Which lines in the items below contain the word "clef"? Find each one and copy it out in full.

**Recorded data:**
▽

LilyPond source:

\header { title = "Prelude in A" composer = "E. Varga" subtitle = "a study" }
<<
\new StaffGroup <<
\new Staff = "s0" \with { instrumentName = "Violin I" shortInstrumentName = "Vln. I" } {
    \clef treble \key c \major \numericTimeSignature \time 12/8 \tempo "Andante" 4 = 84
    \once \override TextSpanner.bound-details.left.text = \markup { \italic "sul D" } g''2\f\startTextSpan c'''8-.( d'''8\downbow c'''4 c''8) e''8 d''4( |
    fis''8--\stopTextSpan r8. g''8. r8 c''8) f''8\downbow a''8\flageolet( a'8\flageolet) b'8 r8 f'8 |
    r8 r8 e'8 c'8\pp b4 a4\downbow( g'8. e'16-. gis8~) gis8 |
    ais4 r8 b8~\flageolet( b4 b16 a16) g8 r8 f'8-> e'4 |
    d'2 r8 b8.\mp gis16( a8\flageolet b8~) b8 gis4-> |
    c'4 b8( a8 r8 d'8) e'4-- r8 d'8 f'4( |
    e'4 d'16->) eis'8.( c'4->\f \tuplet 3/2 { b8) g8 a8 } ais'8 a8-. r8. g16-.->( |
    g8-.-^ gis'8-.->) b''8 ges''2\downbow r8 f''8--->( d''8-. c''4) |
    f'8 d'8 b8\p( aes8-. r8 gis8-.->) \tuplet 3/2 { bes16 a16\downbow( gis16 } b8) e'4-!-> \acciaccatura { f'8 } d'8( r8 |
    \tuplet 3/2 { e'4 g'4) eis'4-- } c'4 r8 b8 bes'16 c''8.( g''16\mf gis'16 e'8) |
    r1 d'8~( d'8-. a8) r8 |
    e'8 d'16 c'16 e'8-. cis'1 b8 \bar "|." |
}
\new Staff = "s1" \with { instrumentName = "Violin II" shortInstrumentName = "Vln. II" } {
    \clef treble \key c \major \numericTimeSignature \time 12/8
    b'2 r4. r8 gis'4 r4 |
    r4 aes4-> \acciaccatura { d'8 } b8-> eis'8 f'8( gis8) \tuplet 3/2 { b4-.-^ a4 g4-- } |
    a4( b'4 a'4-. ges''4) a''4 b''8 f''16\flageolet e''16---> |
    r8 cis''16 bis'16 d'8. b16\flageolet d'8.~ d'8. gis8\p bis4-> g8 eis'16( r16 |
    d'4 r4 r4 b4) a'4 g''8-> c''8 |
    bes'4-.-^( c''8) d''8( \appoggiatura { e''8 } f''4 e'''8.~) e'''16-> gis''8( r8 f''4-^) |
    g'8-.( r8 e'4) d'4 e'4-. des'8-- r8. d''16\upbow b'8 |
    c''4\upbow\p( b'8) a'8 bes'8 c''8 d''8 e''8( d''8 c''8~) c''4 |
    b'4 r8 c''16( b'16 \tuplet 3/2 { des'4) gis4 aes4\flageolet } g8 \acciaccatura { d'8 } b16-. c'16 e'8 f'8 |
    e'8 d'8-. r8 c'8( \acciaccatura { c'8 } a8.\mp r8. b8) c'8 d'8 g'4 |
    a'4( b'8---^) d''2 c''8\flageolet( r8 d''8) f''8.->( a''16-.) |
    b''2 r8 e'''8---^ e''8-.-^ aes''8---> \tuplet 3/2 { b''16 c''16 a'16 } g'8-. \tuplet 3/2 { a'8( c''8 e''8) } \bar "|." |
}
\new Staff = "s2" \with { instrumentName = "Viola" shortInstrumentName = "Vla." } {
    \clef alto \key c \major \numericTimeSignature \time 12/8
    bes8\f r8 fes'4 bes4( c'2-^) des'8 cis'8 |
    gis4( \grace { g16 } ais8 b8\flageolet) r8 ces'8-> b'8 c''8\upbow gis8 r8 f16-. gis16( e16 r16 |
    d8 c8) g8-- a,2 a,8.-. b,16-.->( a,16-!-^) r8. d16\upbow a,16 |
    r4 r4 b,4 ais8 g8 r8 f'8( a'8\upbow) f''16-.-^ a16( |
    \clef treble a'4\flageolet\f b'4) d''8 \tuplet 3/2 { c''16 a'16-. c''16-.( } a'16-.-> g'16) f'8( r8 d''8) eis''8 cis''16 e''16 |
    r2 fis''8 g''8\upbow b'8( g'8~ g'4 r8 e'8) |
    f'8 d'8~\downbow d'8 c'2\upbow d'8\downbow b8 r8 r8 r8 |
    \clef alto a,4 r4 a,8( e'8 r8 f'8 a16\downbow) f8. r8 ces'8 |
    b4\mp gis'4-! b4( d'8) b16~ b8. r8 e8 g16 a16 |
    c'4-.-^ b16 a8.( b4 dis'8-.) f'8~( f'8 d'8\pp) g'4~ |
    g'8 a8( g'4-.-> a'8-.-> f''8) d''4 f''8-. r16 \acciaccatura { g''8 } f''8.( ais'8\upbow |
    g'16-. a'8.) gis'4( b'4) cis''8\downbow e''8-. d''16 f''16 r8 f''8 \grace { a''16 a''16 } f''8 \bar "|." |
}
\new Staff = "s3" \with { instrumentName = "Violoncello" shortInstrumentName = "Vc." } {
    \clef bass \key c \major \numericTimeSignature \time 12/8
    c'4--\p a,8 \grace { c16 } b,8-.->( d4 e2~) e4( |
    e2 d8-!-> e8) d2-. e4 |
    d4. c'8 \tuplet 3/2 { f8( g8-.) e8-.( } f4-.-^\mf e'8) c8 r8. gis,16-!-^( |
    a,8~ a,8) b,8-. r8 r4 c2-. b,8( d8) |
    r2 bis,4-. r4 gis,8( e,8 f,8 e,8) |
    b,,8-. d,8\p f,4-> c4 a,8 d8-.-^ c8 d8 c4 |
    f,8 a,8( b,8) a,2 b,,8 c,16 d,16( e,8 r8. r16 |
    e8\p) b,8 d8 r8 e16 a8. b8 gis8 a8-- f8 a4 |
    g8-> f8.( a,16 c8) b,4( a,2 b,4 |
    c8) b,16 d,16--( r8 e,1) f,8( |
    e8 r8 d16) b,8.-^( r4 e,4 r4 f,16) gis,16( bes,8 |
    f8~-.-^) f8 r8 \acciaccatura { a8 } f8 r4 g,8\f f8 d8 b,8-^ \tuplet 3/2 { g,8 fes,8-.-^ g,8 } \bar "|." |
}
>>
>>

△

**Answer to this problem:**
    \clef treble \key c \major \numericTimeSignature \time 12/8 \tempo "Andante" 4 = 84
    \clef treble \key c \major \numericTimeSignature \time 12/8
    \clef alto \key c \major \numericTimeSignature \time 12/8
    \clef treble a'4\flageolet\f b'4) d''8 \tuplet 3/2 { c''16 a'16-. c''16-.( } a'16-.-> g'16) f'8( r8 d''8) eis''8 cis''16 e''16 |
    \clef alto a,4 r4 a,8( e'8 r8 f'8 a16\downbow) f8. r8 ces'8 |
    \clef bass \key c \major \numericTimeSignature \time 12/8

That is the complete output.